[Records from a data source]
● ● ● ● ● ● ●

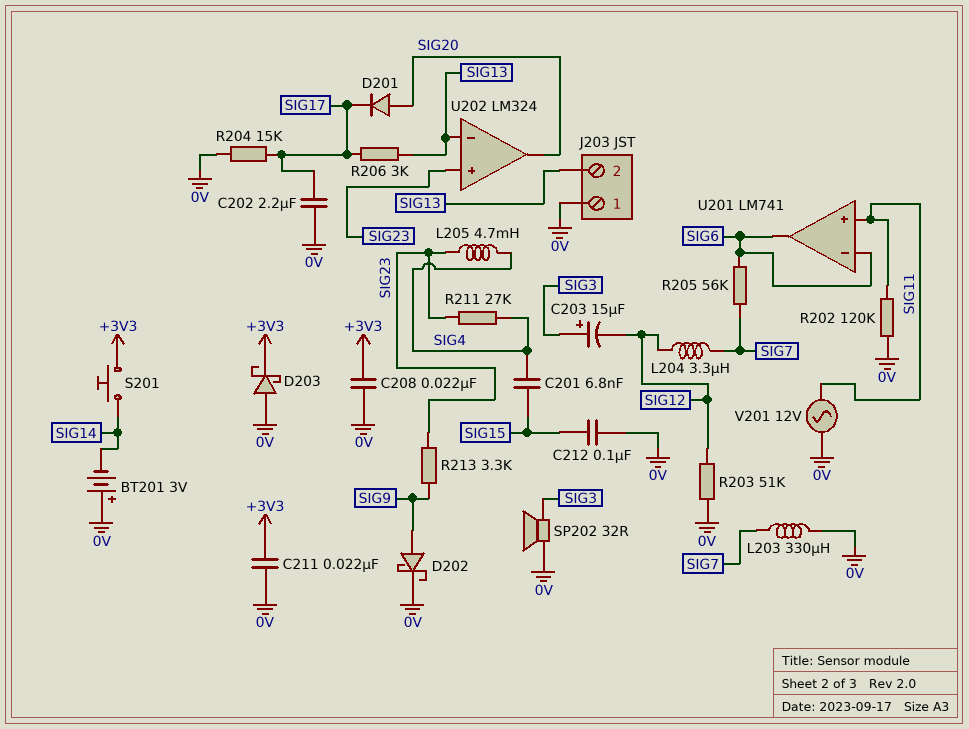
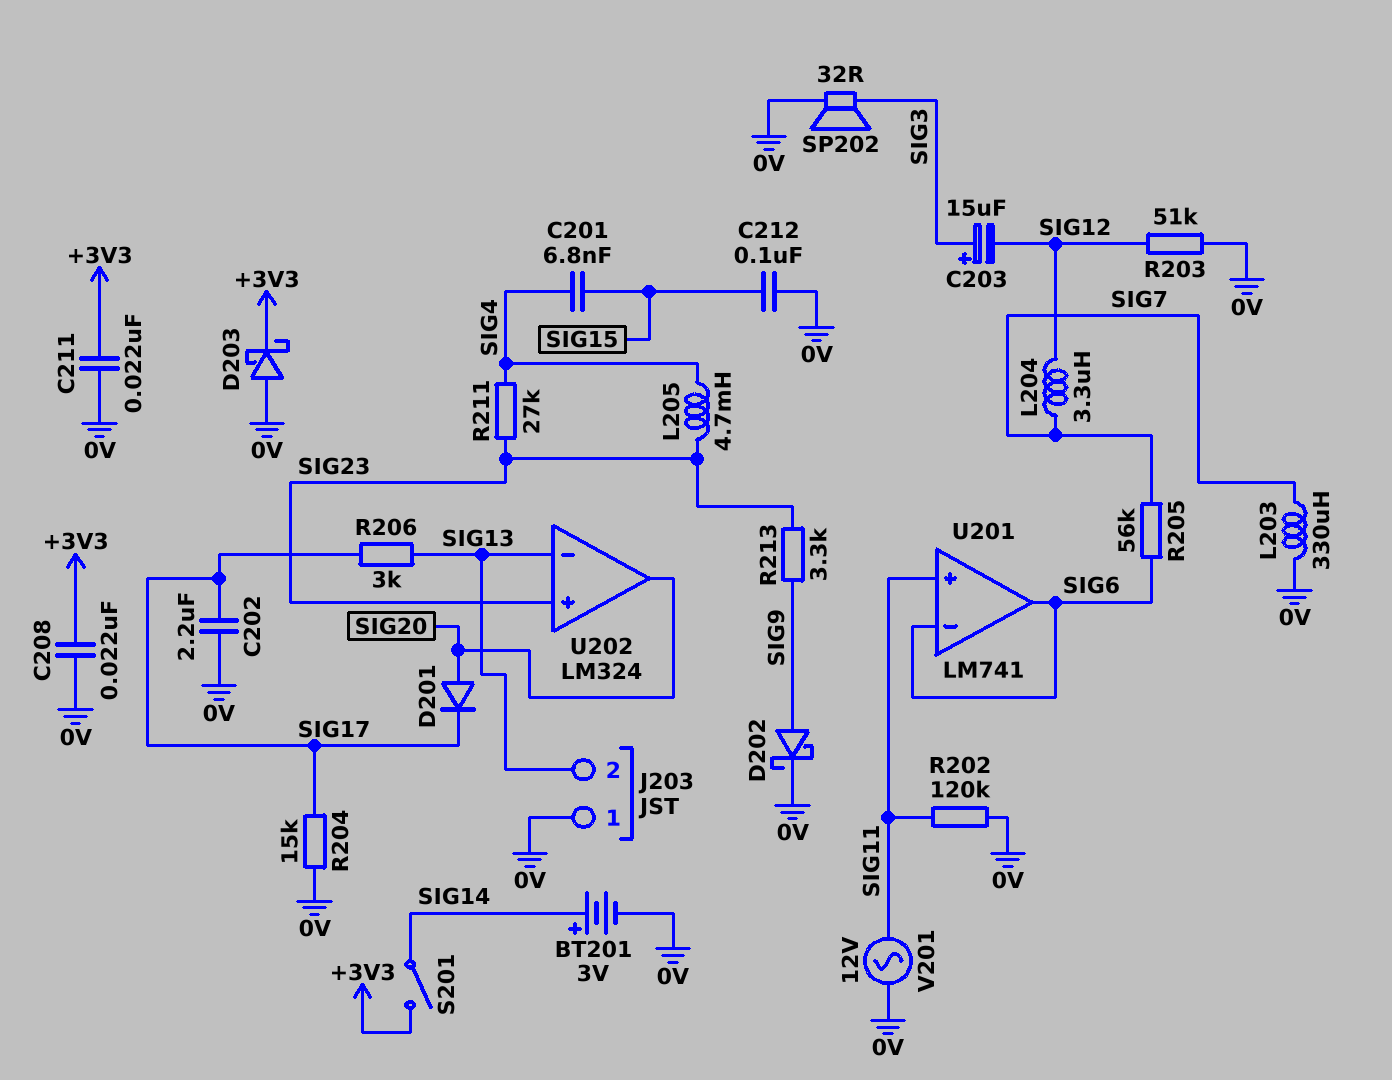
BT201: 3V (plus 0V, minus SIG14) -> 3V (plus SIG14, minus 0V)
S201: button (+3V3, SIG14) -> switch (+3V3, SIG14)

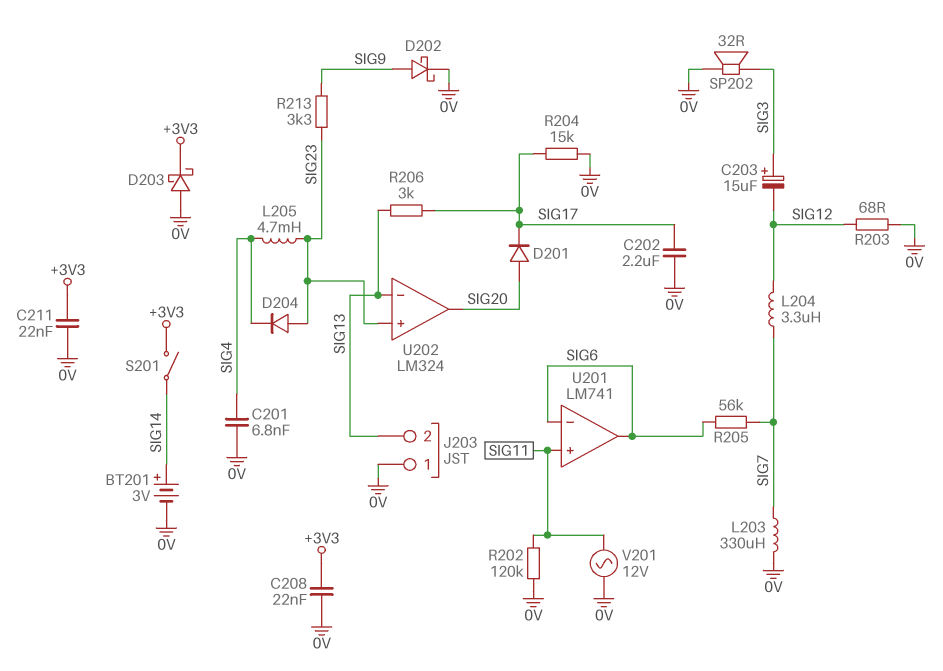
C201: 6.8nF (SIG4, SIG15) -> 6.8nF (0V, SIG4)
C212: 100nF (0V, SIG15) -> none
D204: none -> diode (A SIG23, K SIG4)
R203: 51k (0V, SIG12) -> 68 (0V, SIG12)
R211: 27k (SIG4, SIG23) -> none

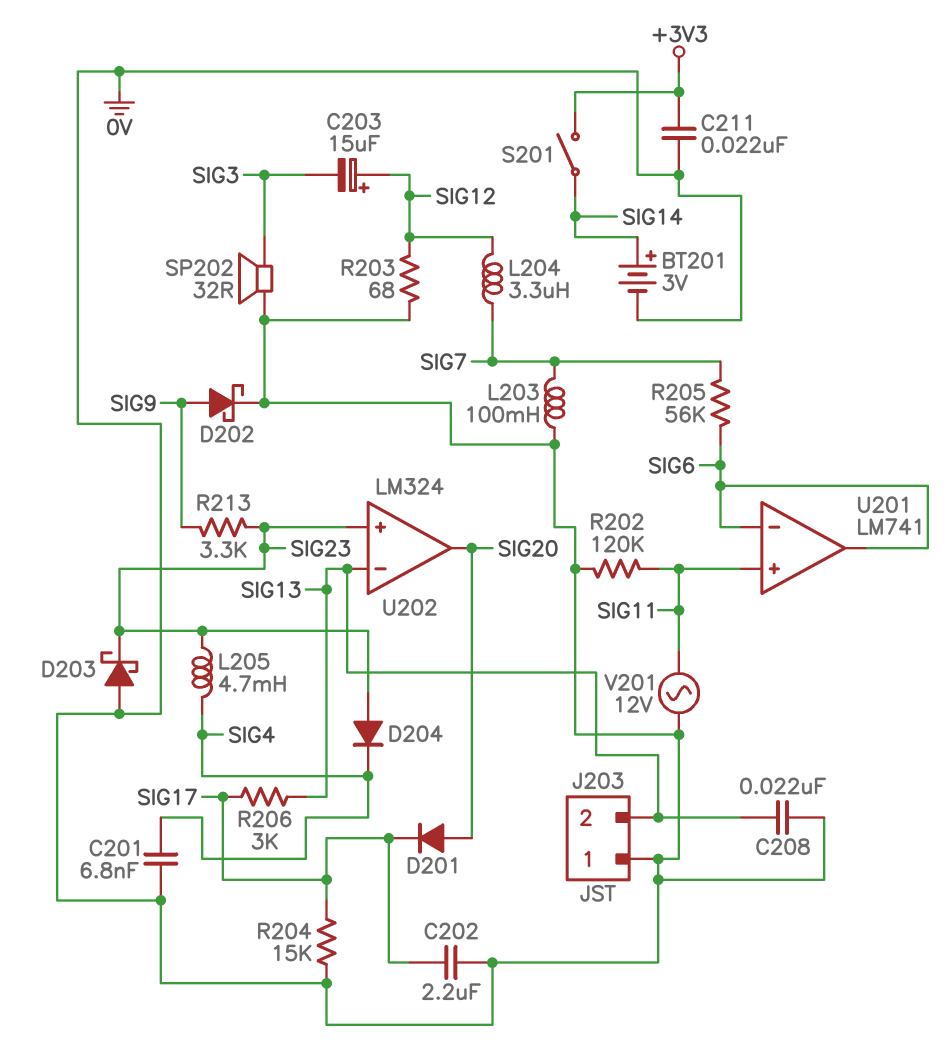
C203: 15uF (plus SIG3, minus SIG12) -> 15uF (plus SIG12, minus SIG3)
C208: 22nF (+3V3, 0V) -> 22nF (0V, SIG13)
D203: schottky (A 0V, K +3V3) -> schottky (A 0V, K SIG23)
L203: 330uH (0V, SIG7) -> 100mH (0V, SIG7)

● ● ● ● ● ● ●

Task description = Once you reach the line that holds "C208: 22nF (+3V3, 0V) -> 22nF (0V, SIG13)", print it and every line after it through the end of the records, word for word.

Response area =
C208: 22nF (+3V3, 0V) -> 22nF (0V, SIG13)
D203: schottky (A 0V, K +3V3) -> schottky (A 0V, K SIG23)
L203: 330uH (0V, SIG7) -> 100mH (0V, SIG7)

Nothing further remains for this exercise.